WHAT YOU NEED TO DO: An exact copy of all the lines below is required, with every image left out.

== == ==

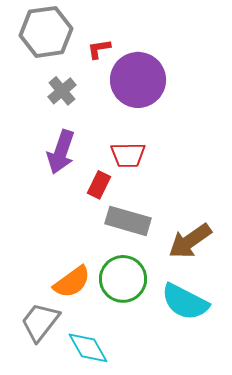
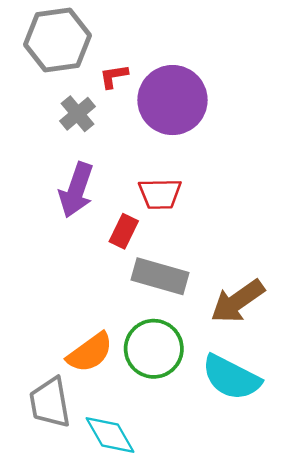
red L-shape: (99, 49) -> (114, 76), moved
gray trapezoid: (40, 322) -> (50, 403), turned -48

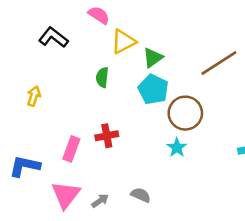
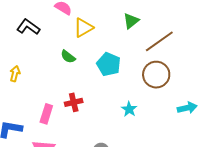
green triangle: (153, 58) -> (131, 21), moved
green semicircle: (102, 77) -> (68, 57), turned -56
brown circle: (185, 113) -> (156, 75), moved

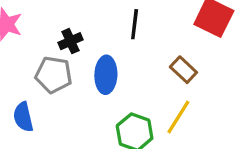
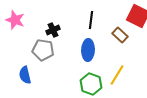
brown rectangle: (183, 70) -> (120, 35), moved
blue ellipse: (106, 75) -> (88, 50), moved

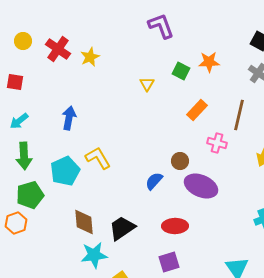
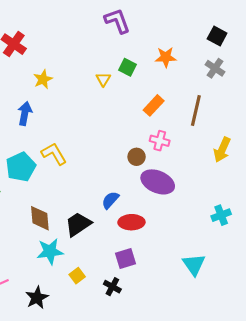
yellow star: (90, 57) -> (43, 79), moved
green square: (181, 71) -> (127, 67), moved
pink cross: (217, 143) -> (160, 141), moved
blue semicircle: (154, 181) -> (110, 200), moved

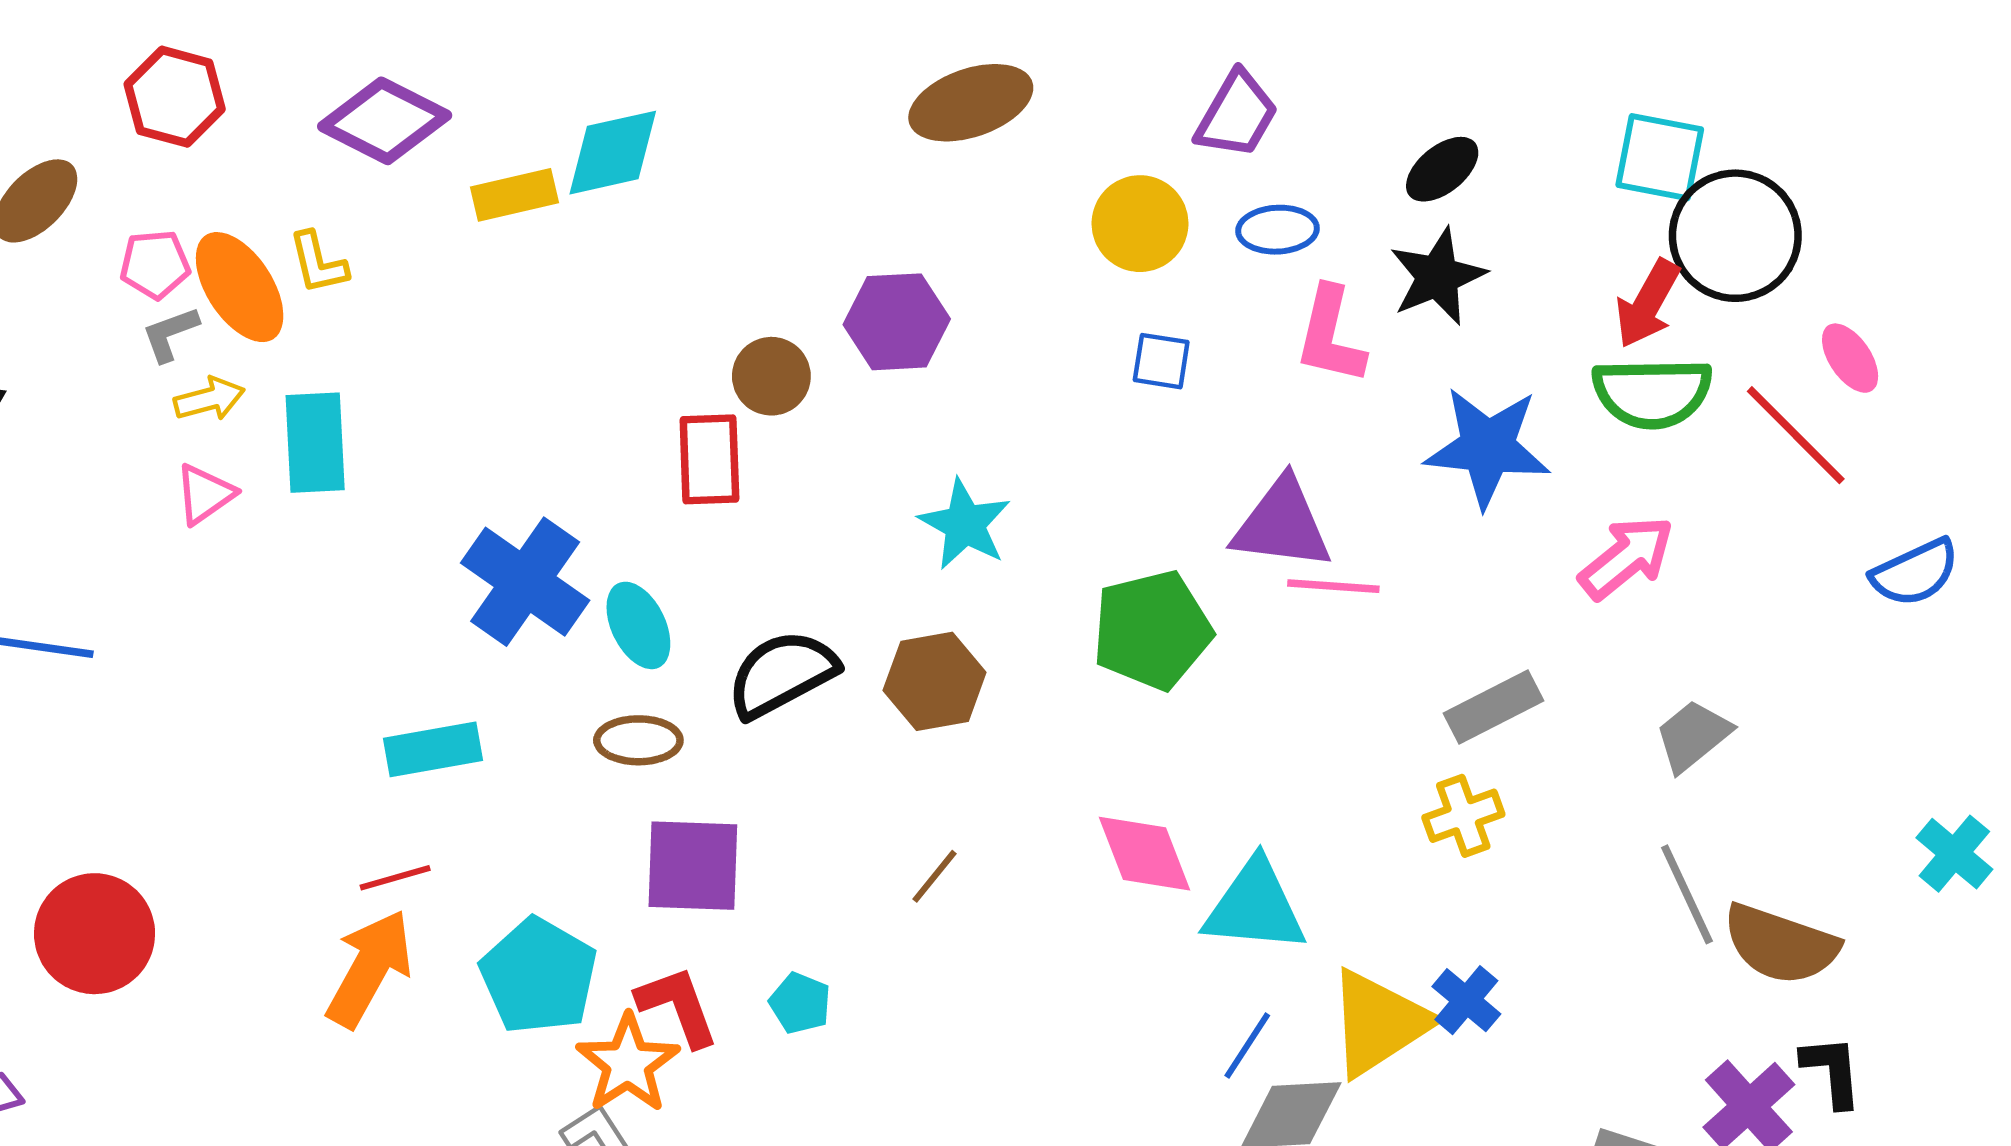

== == ==

RESULT OF THE TASK:
red L-shape: (99, 49) -> (114, 76), moved
gray trapezoid: (40, 322) -> (50, 403), turned -48

green triangle: (153, 58) -> (131, 21), moved
green semicircle: (102, 77) -> (68, 57), turned -56
brown circle: (185, 113) -> (156, 75), moved

brown rectangle: (183, 70) -> (120, 35), moved
blue ellipse: (106, 75) -> (88, 50), moved

yellow star: (90, 57) -> (43, 79), moved
green square: (181, 71) -> (127, 67), moved
pink cross: (217, 143) -> (160, 141), moved
blue semicircle: (154, 181) -> (110, 200), moved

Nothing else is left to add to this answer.